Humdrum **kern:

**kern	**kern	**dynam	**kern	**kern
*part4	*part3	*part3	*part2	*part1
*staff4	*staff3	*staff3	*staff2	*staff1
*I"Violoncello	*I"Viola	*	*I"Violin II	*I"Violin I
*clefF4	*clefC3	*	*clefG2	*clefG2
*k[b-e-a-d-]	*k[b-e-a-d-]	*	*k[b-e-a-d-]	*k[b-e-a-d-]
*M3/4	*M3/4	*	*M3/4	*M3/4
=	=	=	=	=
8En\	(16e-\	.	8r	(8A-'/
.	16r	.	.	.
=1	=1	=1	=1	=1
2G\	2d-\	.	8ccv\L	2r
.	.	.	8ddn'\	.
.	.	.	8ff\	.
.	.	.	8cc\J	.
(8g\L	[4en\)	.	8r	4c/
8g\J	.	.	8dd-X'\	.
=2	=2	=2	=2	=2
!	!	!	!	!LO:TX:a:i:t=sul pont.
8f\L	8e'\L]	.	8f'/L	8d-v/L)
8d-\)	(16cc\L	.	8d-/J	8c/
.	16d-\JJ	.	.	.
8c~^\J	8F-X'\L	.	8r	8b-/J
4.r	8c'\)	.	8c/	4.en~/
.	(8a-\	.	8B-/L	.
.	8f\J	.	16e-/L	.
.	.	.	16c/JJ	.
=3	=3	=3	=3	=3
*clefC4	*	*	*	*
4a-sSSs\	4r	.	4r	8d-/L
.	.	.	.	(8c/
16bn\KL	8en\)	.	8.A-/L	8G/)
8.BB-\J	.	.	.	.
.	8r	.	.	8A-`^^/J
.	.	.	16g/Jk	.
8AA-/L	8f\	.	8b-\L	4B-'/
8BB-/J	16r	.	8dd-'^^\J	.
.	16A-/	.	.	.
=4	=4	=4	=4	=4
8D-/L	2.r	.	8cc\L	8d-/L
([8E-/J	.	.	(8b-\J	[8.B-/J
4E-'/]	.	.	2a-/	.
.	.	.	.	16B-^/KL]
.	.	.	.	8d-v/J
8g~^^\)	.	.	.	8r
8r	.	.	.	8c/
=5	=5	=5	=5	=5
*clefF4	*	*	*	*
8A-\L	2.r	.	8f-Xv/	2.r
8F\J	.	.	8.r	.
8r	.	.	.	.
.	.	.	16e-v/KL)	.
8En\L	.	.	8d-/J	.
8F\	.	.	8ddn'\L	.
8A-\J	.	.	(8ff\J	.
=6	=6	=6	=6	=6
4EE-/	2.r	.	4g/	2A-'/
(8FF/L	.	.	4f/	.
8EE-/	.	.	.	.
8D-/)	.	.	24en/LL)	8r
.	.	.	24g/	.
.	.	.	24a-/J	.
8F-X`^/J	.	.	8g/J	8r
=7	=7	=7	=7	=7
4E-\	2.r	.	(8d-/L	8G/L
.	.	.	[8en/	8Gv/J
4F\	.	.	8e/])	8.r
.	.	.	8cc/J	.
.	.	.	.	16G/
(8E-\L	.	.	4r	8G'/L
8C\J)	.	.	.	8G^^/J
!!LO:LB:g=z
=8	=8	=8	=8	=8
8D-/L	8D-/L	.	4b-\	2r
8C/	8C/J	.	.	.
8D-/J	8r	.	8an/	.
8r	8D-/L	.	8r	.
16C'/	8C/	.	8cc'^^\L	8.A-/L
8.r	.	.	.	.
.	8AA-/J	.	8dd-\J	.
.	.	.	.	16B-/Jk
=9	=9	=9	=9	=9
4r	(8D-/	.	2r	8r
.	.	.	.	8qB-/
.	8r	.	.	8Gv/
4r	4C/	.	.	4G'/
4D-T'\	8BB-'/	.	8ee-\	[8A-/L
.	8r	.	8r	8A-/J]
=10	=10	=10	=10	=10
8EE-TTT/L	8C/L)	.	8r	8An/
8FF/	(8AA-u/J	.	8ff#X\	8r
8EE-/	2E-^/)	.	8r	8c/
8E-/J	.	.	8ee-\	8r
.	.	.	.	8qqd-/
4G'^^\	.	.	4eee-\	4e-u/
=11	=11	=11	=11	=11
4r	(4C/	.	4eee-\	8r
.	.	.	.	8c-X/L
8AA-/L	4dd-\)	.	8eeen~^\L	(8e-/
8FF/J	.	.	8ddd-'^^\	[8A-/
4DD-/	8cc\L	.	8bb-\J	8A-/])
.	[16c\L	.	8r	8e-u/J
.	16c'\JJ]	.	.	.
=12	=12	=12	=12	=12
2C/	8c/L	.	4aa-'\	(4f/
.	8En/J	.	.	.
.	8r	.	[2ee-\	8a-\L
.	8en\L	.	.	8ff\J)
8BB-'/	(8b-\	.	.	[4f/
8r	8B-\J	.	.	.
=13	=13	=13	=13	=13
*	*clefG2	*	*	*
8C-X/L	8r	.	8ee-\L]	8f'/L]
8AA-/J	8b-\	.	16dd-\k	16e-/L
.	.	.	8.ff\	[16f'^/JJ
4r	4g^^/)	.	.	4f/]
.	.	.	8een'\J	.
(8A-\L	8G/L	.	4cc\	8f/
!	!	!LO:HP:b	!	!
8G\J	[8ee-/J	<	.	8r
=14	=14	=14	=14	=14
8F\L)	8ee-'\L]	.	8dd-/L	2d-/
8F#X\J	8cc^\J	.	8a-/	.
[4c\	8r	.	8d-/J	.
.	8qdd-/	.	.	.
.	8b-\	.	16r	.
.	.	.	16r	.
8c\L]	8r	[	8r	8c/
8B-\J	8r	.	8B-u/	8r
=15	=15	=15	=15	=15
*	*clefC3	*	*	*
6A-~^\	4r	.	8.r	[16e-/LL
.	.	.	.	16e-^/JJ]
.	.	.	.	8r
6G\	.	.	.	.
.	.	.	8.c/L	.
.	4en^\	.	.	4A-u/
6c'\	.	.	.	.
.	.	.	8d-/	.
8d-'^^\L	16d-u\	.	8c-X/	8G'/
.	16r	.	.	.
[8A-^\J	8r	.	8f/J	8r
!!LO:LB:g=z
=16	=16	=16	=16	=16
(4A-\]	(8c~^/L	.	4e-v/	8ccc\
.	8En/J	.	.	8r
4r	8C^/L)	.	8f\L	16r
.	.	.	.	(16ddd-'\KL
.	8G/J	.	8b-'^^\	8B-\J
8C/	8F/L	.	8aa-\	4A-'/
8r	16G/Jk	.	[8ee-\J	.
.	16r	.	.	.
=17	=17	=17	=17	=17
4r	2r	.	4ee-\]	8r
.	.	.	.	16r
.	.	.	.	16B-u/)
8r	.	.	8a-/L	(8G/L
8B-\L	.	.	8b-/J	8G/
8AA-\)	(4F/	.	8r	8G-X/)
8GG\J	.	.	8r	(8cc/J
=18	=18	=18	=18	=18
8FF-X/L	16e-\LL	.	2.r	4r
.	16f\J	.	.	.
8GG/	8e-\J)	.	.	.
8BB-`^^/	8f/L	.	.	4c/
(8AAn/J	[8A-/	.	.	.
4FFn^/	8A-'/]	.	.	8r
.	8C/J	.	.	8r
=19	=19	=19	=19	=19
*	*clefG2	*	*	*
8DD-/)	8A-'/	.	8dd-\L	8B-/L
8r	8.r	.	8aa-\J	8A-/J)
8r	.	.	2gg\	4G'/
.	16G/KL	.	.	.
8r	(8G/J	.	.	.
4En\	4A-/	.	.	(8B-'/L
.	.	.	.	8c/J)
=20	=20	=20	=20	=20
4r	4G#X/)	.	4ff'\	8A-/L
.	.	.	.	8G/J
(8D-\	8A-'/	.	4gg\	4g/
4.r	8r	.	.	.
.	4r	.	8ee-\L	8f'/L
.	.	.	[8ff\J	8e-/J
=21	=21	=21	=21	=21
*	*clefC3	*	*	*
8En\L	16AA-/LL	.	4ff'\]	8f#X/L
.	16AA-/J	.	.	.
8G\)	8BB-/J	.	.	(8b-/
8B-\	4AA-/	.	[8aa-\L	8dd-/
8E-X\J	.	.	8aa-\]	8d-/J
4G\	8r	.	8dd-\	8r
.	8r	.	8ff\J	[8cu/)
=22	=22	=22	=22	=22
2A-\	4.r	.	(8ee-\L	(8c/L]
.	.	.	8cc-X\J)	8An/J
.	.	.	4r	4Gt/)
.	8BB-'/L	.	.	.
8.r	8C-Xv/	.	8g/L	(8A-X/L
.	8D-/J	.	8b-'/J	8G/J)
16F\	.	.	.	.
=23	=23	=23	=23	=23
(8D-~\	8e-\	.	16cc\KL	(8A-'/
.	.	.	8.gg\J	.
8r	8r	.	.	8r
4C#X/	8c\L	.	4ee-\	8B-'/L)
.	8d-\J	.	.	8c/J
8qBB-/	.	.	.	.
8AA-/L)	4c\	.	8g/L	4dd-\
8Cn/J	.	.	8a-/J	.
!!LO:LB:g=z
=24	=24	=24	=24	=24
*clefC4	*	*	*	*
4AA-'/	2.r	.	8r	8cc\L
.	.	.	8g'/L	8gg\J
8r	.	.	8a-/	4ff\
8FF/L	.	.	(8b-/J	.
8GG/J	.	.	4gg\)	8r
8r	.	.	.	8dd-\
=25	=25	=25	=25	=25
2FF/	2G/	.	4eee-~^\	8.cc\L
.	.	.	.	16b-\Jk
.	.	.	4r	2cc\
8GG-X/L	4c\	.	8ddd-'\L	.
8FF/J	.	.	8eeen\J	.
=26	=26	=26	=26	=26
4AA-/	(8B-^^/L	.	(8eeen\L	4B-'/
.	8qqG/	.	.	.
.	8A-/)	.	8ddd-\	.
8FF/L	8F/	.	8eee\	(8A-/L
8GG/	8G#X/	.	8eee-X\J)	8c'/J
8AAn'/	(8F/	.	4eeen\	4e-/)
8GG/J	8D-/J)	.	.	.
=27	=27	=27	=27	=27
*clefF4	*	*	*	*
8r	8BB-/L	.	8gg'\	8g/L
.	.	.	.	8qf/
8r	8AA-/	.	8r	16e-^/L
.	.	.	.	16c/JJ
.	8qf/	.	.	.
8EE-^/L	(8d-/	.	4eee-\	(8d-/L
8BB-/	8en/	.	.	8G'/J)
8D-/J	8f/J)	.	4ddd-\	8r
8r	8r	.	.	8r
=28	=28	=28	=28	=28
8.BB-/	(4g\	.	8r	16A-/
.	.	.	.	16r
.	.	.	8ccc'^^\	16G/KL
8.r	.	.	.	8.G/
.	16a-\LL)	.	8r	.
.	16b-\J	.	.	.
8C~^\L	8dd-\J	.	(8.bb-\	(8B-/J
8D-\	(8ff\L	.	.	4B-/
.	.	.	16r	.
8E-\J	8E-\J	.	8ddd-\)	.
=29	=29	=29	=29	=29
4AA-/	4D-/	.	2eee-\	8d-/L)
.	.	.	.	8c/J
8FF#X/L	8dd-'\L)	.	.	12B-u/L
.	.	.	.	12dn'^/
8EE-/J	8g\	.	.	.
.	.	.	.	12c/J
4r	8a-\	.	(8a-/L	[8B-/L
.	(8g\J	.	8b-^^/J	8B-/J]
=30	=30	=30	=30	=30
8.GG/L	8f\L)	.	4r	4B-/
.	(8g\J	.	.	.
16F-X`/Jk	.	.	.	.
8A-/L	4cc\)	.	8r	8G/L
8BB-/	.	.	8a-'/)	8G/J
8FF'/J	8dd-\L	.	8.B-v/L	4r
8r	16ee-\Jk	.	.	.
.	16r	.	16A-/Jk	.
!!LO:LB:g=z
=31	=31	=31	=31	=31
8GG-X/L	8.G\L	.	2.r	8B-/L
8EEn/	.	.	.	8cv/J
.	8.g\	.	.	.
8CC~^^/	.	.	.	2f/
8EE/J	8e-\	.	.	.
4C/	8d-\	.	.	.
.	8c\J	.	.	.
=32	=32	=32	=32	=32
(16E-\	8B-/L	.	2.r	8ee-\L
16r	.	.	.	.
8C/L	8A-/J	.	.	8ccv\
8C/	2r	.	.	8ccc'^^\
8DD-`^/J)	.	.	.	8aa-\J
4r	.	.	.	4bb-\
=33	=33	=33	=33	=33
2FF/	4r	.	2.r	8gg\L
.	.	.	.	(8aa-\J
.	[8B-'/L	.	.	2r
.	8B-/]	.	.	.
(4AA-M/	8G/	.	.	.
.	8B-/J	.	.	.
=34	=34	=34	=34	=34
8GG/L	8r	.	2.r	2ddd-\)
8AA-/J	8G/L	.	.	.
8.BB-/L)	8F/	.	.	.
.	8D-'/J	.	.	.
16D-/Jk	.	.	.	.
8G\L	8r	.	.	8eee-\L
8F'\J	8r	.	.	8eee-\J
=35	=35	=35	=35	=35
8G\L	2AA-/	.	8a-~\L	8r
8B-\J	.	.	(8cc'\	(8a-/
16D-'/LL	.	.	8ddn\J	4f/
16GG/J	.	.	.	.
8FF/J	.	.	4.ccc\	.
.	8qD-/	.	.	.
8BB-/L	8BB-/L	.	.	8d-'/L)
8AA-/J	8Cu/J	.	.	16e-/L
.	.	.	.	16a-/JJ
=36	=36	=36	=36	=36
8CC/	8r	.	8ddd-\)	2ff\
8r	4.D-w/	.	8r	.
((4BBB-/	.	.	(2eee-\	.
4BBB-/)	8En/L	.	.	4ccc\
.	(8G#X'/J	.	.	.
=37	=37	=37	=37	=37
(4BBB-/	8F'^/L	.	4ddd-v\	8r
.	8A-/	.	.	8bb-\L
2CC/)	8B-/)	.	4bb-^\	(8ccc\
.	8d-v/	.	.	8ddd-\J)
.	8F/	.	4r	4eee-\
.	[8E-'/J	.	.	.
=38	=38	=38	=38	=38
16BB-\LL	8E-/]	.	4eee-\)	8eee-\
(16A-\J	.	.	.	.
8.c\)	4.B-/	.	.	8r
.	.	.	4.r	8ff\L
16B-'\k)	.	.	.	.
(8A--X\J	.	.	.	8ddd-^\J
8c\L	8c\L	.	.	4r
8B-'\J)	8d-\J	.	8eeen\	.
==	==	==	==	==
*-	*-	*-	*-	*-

--

* Exercise
Please pull out every line of the listing above that contains the string "kern" and copy each one unchanged.

* Exercise answer
Humdrum **kern:
**kern	**kern	**dynam	**kern	**kern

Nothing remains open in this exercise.